**Exercise goal:**
The output must match the entries below exactly, with pictures removed.

(Before-and-after object listings)
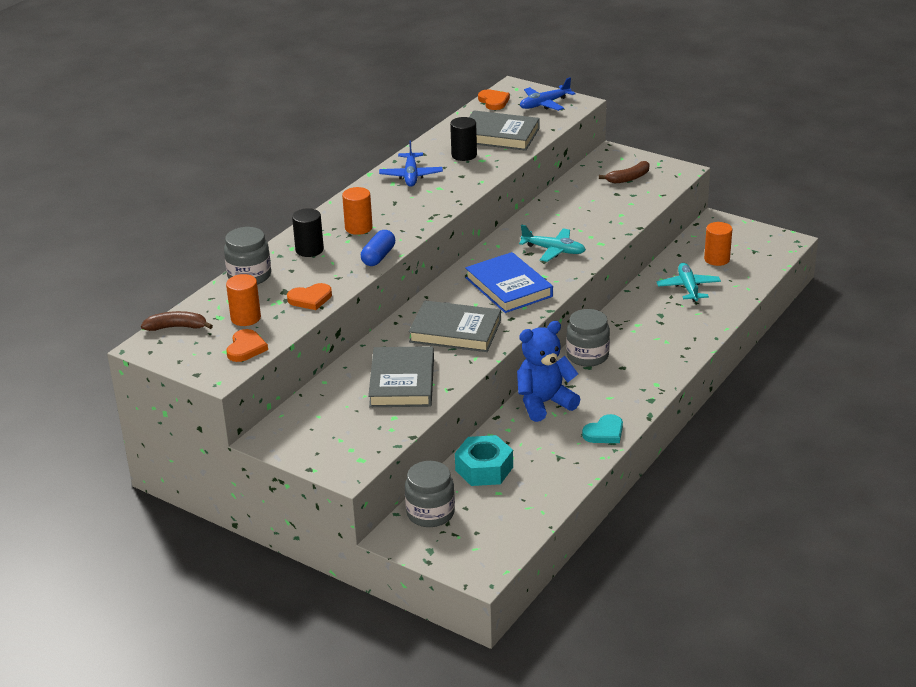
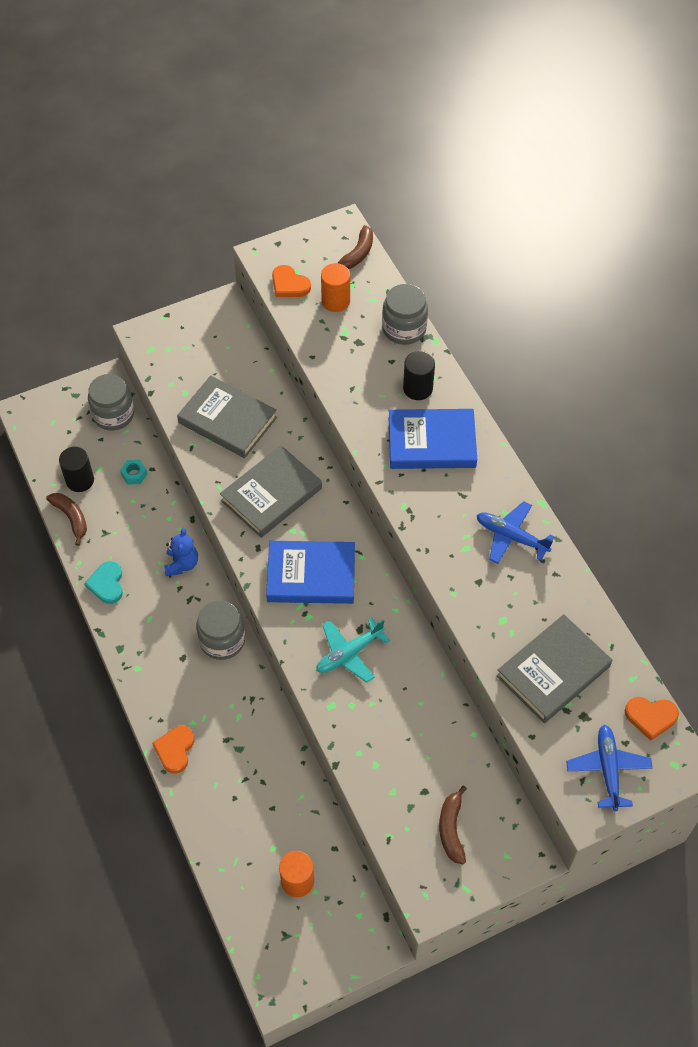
camera: 120 degrees right, 25 degrees up
(310, 299) = (331, 354): orange heart -> orange heart (175, 750)
(358, 228) = (431, 442): orange cylinder -> blue book
(378, 257) = (364, 433): blue capsule -> none
(464, 155) = (526, 609): black cylinder -> black cylinder (80, 480)
(484, 469) = (134, 474): turquoise nut -> turquoise nut, size x0.49
(544, 403) = (182, 564): blue teddy bear -> blue teddy bear, size x0.59
(565, 483) = (71, 518): none -> brown banana
(688, 287) = (265, 810): turquoise plane -> none

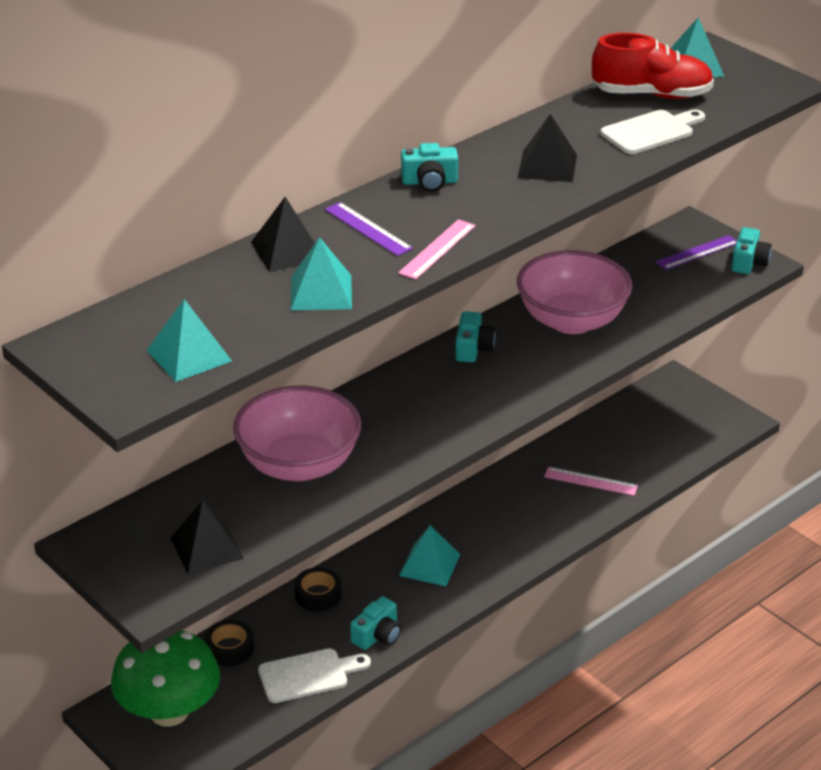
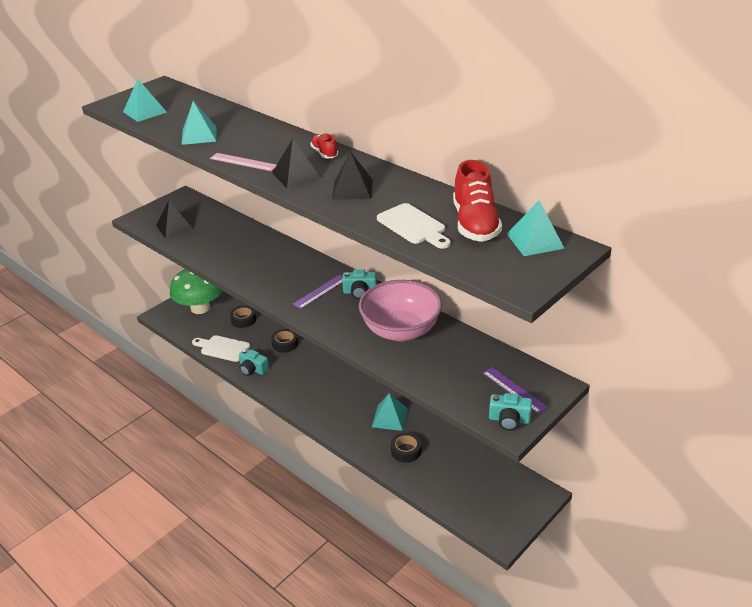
camera: 85 degrees right, 0 degrees up
(287, 250) = (243, 123): black pyramid -> black pyramid (296, 175)
(299, 465) = (240, 244): pink bowl -> none
(308, 675) = (223, 348): white cutting board -> white cutting board turned 135 degrees clockwise
(368, 229) = (267, 141): purple ruler -> purple ruler (320, 291)
(429, 182) = (324, 153): turquoise camera -> red shoe
(429, 565) = (313, 383): turquoise pyramid -> turquoise pyramid (390, 418)
(590, 481) = (406, 451): pink ruler -> black tape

**Response area:**
camera: 120 degrees right, 25 degrees up
(310, 299) = (331, 354): orange heart -> orange heart (175, 750)
(358, 228) = (431, 442): orange cylinder -> blue book
(378, 257) = (364, 433): blue capsule -> none
(464, 155) = (526, 609): black cylinder -> black cylinder (80, 480)
(484, 469) = (134, 474): turquoise nut -> turquoise nut, size x0.49
(544, 403) = (182, 564): blue teddy bear -> blue teddy bear, size x0.59
(565, 483) = (71, 518): none -> brown banana
(688, 287) = (265, 810): turquoise plane -> none

camera: 85 degrees right, 0 degrees up
(287, 250) = (243, 123): black pyramid -> black pyramid (296, 175)
(299, 465) = (240, 244): pink bowl -> none
(308, 675) = (223, 348): white cutting board -> white cutting board turned 135 degrees clockwise
(368, 229) = (267, 141): purple ruler -> purple ruler (320, 291)
(429, 182) = (324, 153): turquoise camera -> red shoe
(429, 565) = (313, 383): turquoise pyramid -> turquoise pyramid (390, 418)
(590, 481) = (406, 451): pink ruler -> black tape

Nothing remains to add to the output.